• **Work instruction**: Reproduce the entries shown below only from the line with "building: [73,323,150,412] -> [49,266,95,319]" down to the line with "building: [256,413,353,530] -> none", keeping both end lines and copying each one exactly.

'''

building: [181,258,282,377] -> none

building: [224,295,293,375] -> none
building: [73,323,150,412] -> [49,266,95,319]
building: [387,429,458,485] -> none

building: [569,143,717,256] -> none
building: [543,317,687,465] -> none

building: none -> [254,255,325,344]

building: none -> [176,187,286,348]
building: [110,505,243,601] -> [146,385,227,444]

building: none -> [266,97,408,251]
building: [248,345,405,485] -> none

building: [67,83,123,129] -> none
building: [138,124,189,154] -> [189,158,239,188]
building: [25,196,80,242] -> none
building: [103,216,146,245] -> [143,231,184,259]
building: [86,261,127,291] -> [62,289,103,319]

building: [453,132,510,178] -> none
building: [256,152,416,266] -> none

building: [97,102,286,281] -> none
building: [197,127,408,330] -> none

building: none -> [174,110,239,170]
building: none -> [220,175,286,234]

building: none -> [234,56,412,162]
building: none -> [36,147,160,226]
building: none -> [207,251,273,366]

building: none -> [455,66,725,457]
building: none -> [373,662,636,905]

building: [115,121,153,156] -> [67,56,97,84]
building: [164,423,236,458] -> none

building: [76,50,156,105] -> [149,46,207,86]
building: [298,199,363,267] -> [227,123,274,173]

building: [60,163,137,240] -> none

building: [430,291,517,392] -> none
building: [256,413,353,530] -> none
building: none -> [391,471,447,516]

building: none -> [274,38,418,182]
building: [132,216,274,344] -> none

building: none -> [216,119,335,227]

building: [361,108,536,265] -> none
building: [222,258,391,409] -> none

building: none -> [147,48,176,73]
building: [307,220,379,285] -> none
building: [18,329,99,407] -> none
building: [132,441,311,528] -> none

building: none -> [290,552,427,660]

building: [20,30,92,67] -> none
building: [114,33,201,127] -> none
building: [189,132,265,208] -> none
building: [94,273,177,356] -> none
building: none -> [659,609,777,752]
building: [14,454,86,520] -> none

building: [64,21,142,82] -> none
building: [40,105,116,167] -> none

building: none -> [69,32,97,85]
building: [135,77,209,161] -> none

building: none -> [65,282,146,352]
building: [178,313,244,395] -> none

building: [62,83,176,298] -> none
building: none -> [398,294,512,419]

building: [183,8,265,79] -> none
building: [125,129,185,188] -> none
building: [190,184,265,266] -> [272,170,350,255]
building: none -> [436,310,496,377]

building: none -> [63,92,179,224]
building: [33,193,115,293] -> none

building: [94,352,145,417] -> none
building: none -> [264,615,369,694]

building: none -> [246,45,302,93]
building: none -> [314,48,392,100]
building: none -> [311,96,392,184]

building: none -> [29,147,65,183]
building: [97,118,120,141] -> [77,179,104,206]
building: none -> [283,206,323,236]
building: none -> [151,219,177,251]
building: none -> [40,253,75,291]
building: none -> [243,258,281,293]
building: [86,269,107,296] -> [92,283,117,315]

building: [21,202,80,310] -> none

'''

• **Task solution**:
building: [73,323,150,412] -> [49,266,95,319]
building: [387,429,458,485] -> none

building: [569,143,717,256] -> none
building: [543,317,687,465] -> none

building: none -> [254,255,325,344]

building: none -> [176,187,286,348]
building: [110,505,243,601] -> [146,385,227,444]

building: none -> [266,97,408,251]
building: [248,345,405,485] -> none

building: [67,83,123,129] -> none
building: [138,124,189,154] -> [189,158,239,188]
building: [25,196,80,242] -> none
building: [103,216,146,245] -> [143,231,184,259]
building: [86,261,127,291] -> [62,289,103,319]

building: [453,132,510,178] -> none
building: [256,152,416,266] -> none

building: [97,102,286,281] -> none
building: [197,127,408,330] -> none

building: none -> [174,110,239,170]
building: none -> [220,175,286,234]

building: none -> [234,56,412,162]
building: none -> [36,147,160,226]
building: none -> [207,251,273,366]

building: none -> [455,66,725,457]
building: none -> [373,662,636,905]

building: [115,121,153,156] -> [67,56,97,84]
building: [164,423,236,458] -> none

building: [76,50,156,105] -> [149,46,207,86]
building: [298,199,363,267] -> [227,123,274,173]

building: [60,163,137,240] -> none

building: [430,291,517,392] -> none
building: [256,413,353,530] -> none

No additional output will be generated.